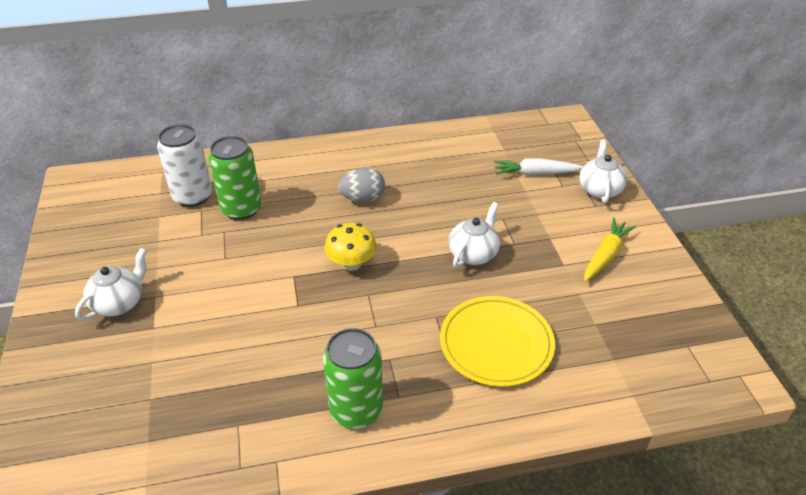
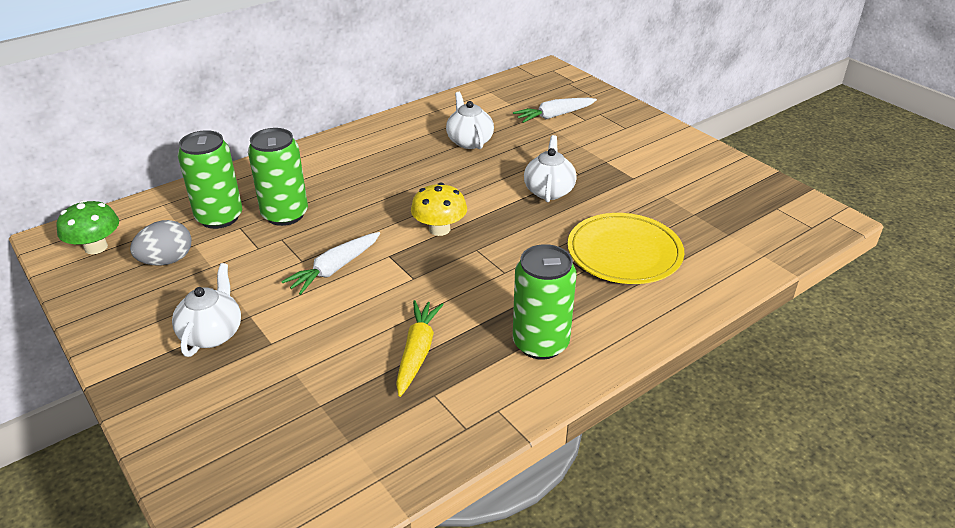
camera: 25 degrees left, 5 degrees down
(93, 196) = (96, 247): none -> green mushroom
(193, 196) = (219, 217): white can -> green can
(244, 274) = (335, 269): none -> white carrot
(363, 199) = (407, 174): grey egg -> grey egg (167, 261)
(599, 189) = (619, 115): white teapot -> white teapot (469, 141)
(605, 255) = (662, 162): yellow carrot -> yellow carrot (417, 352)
○ ○ ○ ○
### What you need to do
If a line contains the word "white", count it; give the total for the entries above and nothing else.

### Written response
3